Swap "midpoint" for "center" in the records below and write them out again with everything else unchanged, leaving out the pictures.
== == ==
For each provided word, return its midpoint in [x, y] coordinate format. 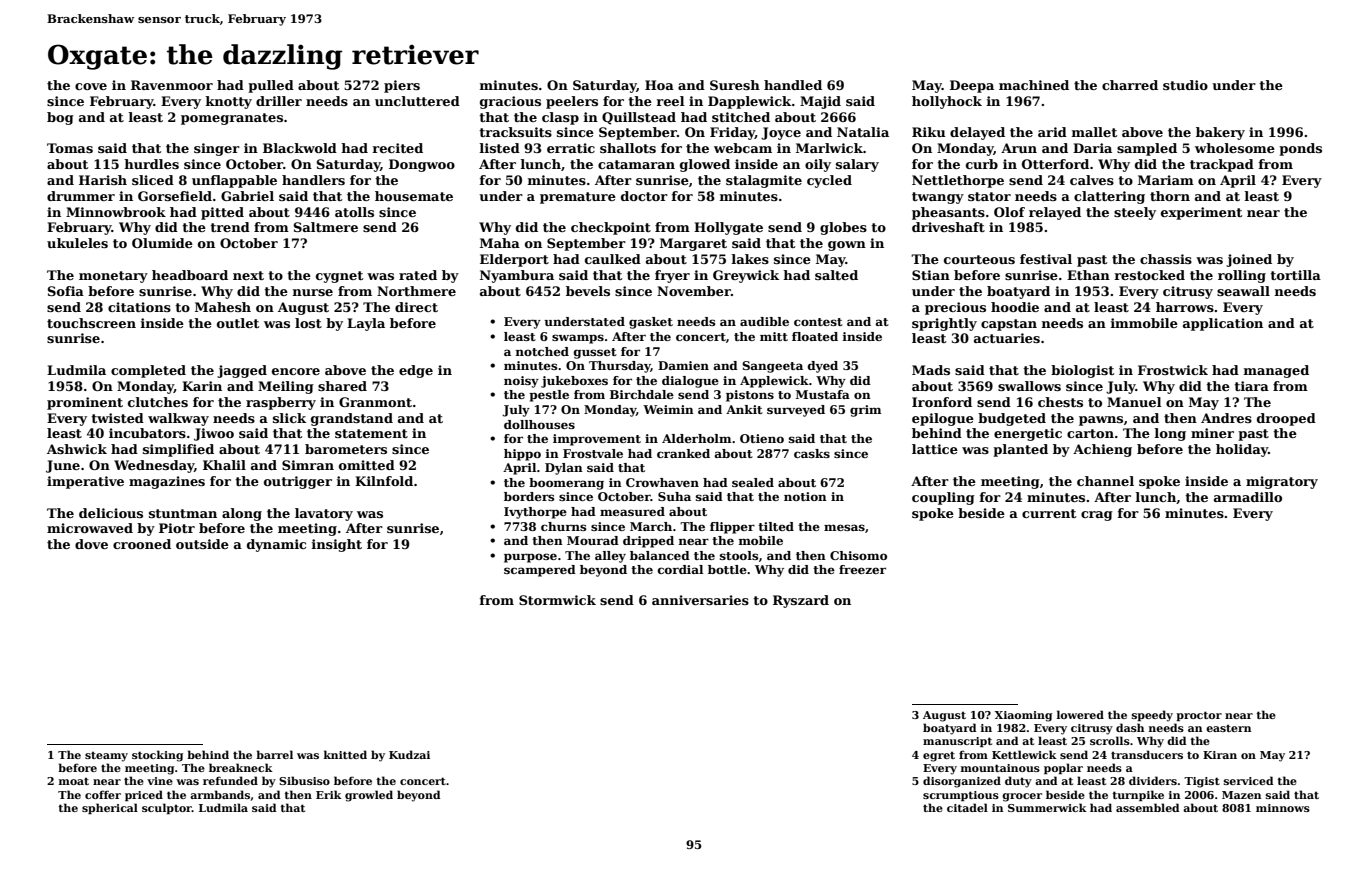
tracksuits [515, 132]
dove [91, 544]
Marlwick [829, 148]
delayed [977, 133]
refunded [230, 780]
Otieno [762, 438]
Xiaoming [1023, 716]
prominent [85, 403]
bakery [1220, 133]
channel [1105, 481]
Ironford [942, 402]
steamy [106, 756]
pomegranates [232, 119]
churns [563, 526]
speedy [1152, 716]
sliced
== == ==
▶ _Output of the exercise_
For each provided word, return its center in [x, y] coordinate format. 
tracksuits [515, 132]
dove [91, 544]
Marlwick [829, 148]
delayed [977, 133]
refunded [230, 780]
Otieno [762, 438]
Xiaoming [1023, 716]
prominent [85, 403]
bakery [1220, 133]
channel [1105, 481]
Ironford [942, 402]
steamy [106, 756]
pomegranates [232, 119]
churns [563, 526]
speedy [1152, 716]
sliced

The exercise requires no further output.